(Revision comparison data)
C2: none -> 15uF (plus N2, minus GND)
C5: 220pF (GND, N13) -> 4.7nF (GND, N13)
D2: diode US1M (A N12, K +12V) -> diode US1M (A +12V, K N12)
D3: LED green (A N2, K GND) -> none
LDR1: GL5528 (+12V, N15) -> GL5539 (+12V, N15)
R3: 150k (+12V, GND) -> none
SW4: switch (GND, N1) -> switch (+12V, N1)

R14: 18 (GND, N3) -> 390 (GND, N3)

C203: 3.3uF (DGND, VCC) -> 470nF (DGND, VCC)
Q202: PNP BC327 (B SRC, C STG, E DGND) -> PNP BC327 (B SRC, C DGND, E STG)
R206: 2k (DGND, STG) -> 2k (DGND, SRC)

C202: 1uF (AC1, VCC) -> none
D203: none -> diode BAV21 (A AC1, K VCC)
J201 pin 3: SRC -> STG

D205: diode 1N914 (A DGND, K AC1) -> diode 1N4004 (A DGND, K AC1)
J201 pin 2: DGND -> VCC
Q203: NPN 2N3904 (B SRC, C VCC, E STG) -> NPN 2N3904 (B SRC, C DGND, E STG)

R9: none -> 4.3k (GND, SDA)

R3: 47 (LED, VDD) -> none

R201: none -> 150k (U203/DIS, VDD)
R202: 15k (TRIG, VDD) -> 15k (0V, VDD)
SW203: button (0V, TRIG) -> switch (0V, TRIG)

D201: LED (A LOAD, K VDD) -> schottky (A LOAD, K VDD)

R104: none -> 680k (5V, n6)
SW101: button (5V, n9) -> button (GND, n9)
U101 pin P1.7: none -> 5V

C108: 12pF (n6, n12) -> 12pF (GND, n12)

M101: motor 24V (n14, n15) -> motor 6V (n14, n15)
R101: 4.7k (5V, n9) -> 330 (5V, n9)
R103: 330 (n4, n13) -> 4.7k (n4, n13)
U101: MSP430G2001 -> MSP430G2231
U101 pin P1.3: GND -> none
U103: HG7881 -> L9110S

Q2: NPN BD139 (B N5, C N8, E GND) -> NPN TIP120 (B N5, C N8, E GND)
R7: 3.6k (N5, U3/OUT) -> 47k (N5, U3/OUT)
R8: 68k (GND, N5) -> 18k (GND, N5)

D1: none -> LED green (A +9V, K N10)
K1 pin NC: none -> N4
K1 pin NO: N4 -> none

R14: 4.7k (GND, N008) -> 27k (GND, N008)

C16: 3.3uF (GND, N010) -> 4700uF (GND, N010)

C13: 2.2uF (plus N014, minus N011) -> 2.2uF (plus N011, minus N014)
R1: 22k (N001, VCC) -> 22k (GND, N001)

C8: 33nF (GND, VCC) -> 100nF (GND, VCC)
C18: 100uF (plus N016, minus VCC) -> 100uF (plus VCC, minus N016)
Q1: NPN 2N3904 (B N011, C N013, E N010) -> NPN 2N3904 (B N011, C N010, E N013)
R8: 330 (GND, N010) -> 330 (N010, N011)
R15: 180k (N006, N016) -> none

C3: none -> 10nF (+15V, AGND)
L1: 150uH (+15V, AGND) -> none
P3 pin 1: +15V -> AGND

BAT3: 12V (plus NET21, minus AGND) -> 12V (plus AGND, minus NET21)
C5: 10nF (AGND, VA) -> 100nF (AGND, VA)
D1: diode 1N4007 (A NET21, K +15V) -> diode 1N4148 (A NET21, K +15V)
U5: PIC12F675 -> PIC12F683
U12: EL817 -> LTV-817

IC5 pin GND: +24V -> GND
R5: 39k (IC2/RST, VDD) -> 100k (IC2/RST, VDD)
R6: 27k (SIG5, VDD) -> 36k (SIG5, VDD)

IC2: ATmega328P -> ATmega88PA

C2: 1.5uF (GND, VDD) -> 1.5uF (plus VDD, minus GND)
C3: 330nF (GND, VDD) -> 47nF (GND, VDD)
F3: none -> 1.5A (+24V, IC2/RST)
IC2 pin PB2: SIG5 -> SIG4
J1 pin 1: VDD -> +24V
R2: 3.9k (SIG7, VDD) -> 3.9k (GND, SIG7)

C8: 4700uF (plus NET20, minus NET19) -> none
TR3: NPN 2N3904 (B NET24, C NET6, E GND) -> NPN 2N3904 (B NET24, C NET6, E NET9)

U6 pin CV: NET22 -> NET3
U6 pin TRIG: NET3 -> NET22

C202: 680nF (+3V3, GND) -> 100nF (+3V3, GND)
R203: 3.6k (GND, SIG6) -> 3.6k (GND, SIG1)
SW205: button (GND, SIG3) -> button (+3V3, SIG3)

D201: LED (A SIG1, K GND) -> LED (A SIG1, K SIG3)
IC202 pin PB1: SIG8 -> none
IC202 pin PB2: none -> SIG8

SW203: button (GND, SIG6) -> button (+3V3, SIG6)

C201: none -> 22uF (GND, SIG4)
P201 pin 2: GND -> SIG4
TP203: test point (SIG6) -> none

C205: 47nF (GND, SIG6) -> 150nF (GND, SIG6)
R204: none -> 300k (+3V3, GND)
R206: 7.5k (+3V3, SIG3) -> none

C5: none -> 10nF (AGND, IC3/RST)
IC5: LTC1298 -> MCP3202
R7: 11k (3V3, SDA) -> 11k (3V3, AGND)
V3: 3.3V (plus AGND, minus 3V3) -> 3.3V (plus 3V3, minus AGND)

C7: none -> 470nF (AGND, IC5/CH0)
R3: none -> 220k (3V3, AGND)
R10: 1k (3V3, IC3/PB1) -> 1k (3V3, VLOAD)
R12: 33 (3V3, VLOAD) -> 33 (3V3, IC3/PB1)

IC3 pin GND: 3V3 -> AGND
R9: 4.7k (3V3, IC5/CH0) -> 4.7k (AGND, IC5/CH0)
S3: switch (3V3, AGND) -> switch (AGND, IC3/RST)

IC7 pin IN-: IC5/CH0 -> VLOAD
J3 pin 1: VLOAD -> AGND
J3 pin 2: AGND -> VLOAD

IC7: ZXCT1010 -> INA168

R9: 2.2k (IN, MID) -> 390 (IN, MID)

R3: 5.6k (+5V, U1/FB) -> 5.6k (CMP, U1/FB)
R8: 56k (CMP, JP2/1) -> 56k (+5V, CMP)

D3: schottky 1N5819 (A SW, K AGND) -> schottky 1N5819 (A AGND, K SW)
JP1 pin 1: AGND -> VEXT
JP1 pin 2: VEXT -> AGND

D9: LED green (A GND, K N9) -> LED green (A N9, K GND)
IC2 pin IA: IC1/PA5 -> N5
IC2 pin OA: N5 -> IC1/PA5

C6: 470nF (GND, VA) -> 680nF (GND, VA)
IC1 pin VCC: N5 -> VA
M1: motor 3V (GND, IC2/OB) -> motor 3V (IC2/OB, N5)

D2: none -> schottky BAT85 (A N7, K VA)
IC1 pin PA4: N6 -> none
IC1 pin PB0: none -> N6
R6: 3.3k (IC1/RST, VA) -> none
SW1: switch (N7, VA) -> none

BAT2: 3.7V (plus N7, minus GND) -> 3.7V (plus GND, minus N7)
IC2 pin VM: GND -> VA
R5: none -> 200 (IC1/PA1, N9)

__About this task__.
Look through the entries above and report each line where the string "motor" occurs.

__Exercise output__.
M101: motor 24V (n14, n15) -> motor 6V (n14, n15)
M1: motor 3V (GND, IC2/OB) -> motor 3V (IC2/OB, N5)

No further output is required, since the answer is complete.